Dataset items:
---
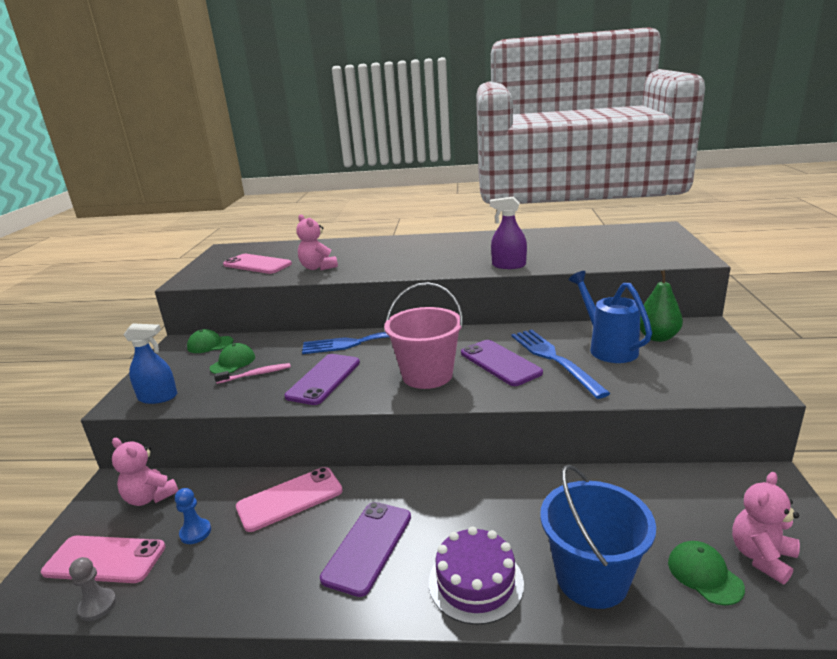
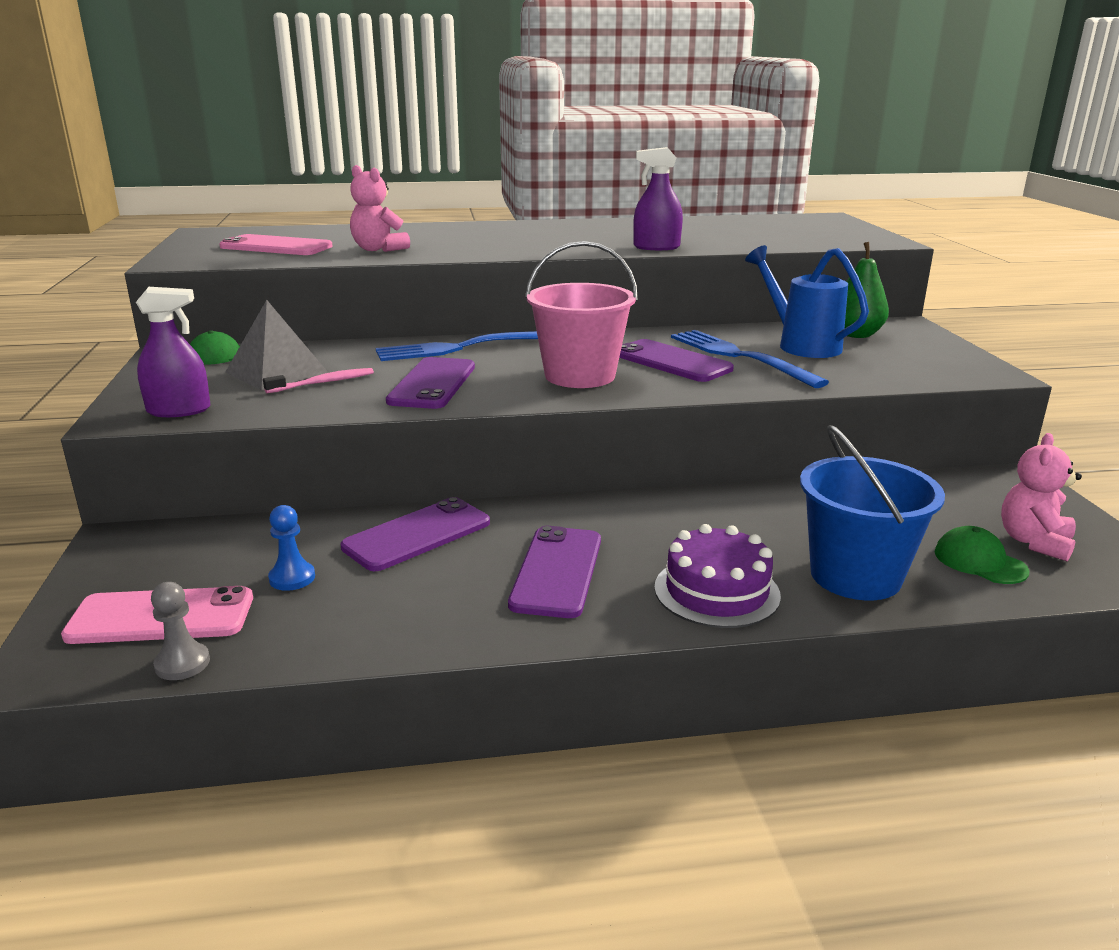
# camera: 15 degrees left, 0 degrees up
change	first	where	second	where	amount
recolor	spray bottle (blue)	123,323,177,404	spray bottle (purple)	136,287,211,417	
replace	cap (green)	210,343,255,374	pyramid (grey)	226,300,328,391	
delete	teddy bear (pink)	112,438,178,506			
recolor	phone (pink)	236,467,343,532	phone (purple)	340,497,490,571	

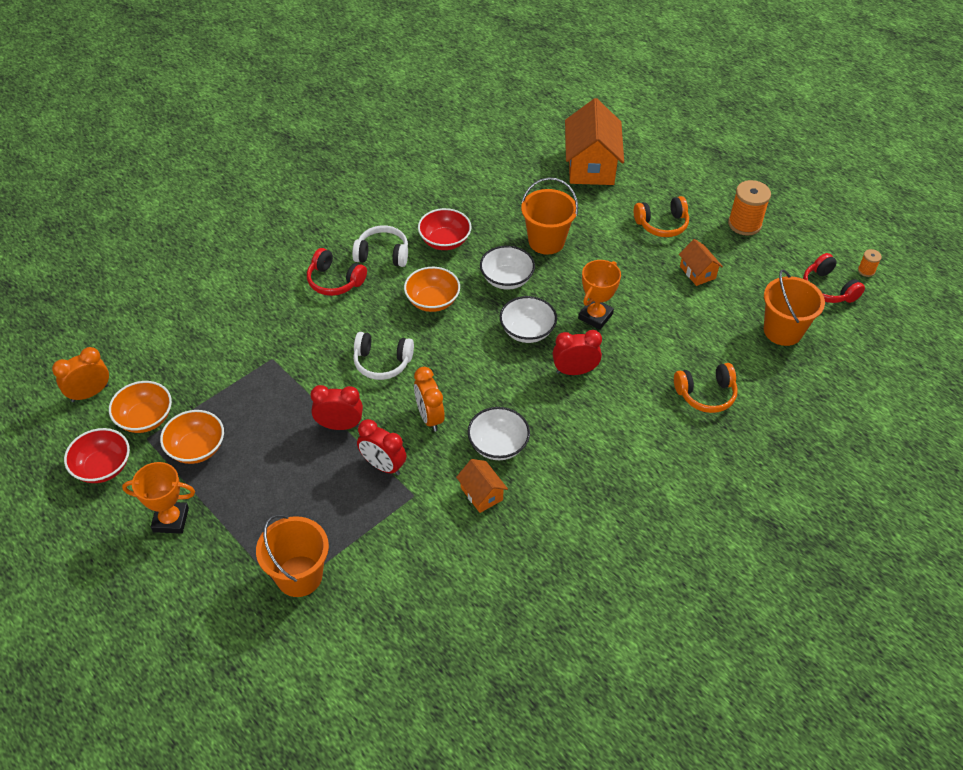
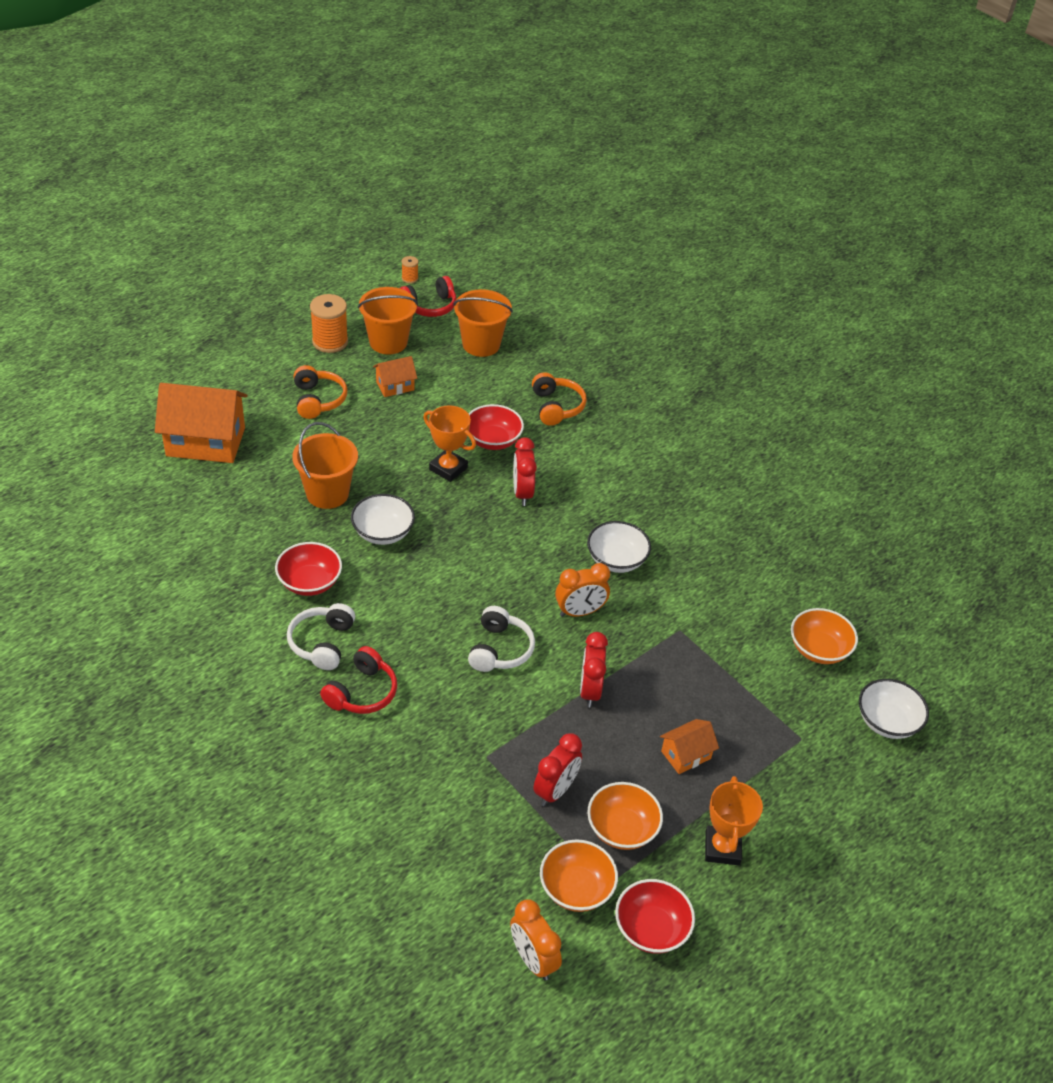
# camera: 90 degrees left, 5 degrees down
change	first	where	second	where	amount
move	bowl (orange)	404,267,460,312		791,608,858,664	
move	bowl (white)	500,296,557,343		859,679,929,739	
move	clock (red)	357,419,407,475		533,733,582,806	
move	house (orange)	456,459,508,513		660,719,719,774	
move	bucket (orange)	256,514,329,597		358,287,418,354	
insert			bowl (red)	468,404,524,450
---
#### EXERCISE DIRECTIONS:
The response should consist of the entries above, given again exactly and free of pictures.

#### RESULT BELOW:
# camera: 15 degrees left, 0 degrees up
change	first	where	second	where	amount
recolor	spray bottle (blue)	123,323,177,404	spray bottle (purple)	136,287,211,417	
replace	cap (green)	210,343,255,374	pyramid (grey)	226,300,328,391	
delete	teddy bear (pink)	112,438,178,506			
recolor	phone (pink)	236,467,343,532	phone (purple)	340,497,490,571	

# camera: 90 degrees left, 5 degrees down
change	first	where	second	where	amount
move	bowl (orange)	404,267,460,312		791,608,858,664	
move	bowl (white)	500,296,557,343		859,679,929,739	
move	clock (red)	357,419,407,475		533,733,582,806	
move	house (orange)	456,459,508,513		660,719,719,774	
move	bucket (orange)	256,514,329,597		358,287,418,354	
insert			bowl (red)	468,404,524,450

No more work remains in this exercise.